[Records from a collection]
>>>>
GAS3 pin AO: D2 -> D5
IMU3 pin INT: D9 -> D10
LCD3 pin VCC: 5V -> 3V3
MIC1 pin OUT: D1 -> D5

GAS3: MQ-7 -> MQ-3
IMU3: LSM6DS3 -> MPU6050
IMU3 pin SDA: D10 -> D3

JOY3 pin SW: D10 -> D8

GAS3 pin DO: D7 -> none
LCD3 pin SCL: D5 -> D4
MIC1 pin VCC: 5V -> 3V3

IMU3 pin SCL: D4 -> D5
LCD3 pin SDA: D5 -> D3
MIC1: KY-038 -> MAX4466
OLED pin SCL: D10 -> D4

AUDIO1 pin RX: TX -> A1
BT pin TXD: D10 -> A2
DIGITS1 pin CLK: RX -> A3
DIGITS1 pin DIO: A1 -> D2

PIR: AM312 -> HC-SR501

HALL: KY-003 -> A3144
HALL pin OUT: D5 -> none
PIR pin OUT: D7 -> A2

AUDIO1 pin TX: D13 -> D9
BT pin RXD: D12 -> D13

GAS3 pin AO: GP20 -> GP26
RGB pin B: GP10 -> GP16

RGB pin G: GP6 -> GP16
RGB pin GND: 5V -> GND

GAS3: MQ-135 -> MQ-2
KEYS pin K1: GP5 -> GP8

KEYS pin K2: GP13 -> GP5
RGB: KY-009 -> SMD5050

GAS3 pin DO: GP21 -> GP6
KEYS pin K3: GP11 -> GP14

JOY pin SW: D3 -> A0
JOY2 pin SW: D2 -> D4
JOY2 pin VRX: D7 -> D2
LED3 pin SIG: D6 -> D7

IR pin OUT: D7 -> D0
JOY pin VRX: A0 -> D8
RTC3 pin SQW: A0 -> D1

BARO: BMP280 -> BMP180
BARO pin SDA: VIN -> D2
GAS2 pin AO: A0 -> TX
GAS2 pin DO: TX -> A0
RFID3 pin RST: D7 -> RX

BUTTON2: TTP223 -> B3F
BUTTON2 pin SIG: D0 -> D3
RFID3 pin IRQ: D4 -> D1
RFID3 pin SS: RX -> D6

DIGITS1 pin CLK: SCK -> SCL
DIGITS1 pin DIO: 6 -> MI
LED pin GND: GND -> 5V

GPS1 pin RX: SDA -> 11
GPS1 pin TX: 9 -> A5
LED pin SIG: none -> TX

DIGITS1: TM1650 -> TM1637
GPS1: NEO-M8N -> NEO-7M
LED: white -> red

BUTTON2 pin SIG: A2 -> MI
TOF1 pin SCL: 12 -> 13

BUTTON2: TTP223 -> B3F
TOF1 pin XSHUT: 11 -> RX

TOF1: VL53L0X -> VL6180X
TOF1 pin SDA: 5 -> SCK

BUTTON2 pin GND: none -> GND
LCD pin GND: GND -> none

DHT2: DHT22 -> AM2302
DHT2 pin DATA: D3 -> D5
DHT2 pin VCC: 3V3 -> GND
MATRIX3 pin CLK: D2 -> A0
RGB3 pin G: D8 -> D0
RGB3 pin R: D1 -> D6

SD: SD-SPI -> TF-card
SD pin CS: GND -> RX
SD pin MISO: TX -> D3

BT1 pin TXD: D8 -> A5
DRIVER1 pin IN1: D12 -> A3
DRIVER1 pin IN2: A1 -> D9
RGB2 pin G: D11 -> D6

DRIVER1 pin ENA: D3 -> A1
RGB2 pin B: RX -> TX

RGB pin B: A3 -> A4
<<<<
== THE PROBLEM ==
Output all lines from the beginning of the data up to the line holding "TOF1 pin SDA: 5 -> SCK", that line included, exactly as written.

== PROBLEM SOLUTION ==
GAS3 pin AO: D2 -> D5
IMU3 pin INT: D9 -> D10
LCD3 pin VCC: 5V -> 3V3
MIC1 pin OUT: D1 -> D5

GAS3: MQ-7 -> MQ-3
IMU3: LSM6DS3 -> MPU6050
IMU3 pin SDA: D10 -> D3

JOY3 pin SW: D10 -> D8

GAS3 pin DO: D7 -> none
LCD3 pin SCL: D5 -> D4
MIC1 pin VCC: 5V -> 3V3

IMU3 pin SCL: D4 -> D5
LCD3 pin SDA: D5 -> D3
MIC1: KY-038 -> MAX4466
OLED pin SCL: D10 -> D4

AUDIO1 pin RX: TX -> A1
BT pin TXD: D10 -> A2
DIGITS1 pin CLK: RX -> A3
DIGITS1 pin DIO: A1 -> D2

PIR: AM312 -> HC-SR501

HALL: KY-003 -> A3144
HALL pin OUT: D5 -> none
PIR pin OUT: D7 -> A2

AUDIO1 pin TX: D13 -> D9
BT pin RXD: D12 -> D13

GAS3 pin AO: GP20 -> GP26
RGB pin B: GP10 -> GP16

RGB pin G: GP6 -> GP16
RGB pin GND: 5V -> GND

GAS3: MQ-135 -> MQ-2
KEYS pin K1: GP5 -> GP8

KEYS pin K2: GP13 -> GP5
RGB: KY-009 -> SMD5050

GAS3 pin DO: GP21 -> GP6
KEYS pin K3: GP11 -> GP14

JOY pin SW: D3 -> A0
JOY2 pin SW: D2 -> D4
JOY2 pin VRX: D7 -> D2
LED3 pin SIG: D6 -> D7

IR pin OUT: D7 -> D0
JOY pin VRX: A0 -> D8
RTC3 pin SQW: A0 -> D1

BARO: BMP280 -> BMP180
BARO pin SDA: VIN -> D2
GAS2 pin AO: A0 -> TX
GAS2 pin DO: TX -> A0
RFID3 pin RST: D7 -> RX

BUTTON2: TTP223 -> B3F
BUTTON2 pin SIG: D0 -> D3
RFID3 pin IRQ: D4 -> D1
RFID3 pin SS: RX -> D6

DIGITS1 pin CLK: SCK -> SCL
DIGITS1 pin DIO: 6 -> MI
LED pin GND: GND -> 5V

GPS1 pin RX: SDA -> 11
GPS1 pin TX: 9 -> A5
LED pin SIG: none -> TX

DIGITS1: TM1650 -> TM1637
GPS1: NEO-M8N -> NEO-7M
LED: white -> red

BUTTON2 pin SIG: A2 -> MI
TOF1 pin SCL: 12 -> 13

BUTTON2: TTP223 -> B3F
TOF1 pin XSHUT: 11 -> RX

TOF1: VL53L0X -> VL6180X
TOF1 pin SDA: 5 -> SCK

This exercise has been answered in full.